- [Description of the task]
Would you filter these records and copy every line that has the word "parking"?

- [The input]
=== Section Start ===
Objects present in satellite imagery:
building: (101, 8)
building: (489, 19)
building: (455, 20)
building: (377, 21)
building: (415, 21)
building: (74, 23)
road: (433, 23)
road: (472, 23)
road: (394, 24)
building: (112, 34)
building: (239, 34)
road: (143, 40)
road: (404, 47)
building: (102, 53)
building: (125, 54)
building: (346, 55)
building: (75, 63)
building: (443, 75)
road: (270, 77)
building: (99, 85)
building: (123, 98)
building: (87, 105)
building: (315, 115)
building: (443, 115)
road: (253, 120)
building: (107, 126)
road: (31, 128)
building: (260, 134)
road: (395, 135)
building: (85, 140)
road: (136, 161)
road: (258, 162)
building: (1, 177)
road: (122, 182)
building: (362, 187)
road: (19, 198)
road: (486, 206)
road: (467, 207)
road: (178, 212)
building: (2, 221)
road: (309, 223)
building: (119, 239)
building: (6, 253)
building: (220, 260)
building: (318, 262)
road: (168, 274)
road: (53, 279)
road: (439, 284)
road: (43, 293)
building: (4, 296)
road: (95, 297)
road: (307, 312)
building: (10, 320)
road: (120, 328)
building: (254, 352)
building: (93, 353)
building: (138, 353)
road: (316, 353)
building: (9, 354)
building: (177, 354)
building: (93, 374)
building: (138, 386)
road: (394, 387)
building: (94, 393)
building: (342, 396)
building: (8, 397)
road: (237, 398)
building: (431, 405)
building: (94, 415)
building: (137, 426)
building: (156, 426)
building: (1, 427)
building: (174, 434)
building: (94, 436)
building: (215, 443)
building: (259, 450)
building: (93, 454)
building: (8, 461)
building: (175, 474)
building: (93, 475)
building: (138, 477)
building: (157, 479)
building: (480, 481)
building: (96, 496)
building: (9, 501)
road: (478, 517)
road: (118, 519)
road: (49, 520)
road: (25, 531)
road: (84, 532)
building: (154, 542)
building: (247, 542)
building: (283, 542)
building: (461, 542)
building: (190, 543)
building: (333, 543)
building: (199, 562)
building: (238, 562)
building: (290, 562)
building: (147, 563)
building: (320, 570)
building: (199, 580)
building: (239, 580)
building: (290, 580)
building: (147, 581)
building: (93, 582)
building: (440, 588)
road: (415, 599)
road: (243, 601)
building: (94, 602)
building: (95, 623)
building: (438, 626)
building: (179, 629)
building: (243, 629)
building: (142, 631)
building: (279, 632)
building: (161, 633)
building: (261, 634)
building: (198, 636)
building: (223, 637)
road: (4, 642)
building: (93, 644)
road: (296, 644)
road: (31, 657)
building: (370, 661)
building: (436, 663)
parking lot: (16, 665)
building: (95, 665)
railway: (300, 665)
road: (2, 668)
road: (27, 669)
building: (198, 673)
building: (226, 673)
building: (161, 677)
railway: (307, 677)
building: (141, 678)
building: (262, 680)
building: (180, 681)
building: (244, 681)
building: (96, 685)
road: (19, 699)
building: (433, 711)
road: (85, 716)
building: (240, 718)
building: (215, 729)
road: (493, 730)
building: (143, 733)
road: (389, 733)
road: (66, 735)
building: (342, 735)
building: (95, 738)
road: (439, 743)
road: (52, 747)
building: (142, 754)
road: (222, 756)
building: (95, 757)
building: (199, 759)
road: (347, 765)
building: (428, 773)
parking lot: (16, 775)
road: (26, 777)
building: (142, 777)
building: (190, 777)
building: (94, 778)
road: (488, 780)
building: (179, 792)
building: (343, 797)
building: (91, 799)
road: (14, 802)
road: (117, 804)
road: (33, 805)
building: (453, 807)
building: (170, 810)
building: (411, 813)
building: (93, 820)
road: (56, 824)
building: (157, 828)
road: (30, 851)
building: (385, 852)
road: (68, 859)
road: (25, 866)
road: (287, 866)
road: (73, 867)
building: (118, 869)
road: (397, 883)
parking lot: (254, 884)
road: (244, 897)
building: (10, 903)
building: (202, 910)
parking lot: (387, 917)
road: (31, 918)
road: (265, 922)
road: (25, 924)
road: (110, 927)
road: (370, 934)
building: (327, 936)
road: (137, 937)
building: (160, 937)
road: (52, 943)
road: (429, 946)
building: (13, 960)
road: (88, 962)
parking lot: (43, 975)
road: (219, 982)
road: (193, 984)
=== Section End ===
- [Answer section]
parking lot: (16, 665)
parking lot: (16, 775)
parking lot: (254, 884)
parking lot: (387, 917)
parking lot: (43, 975)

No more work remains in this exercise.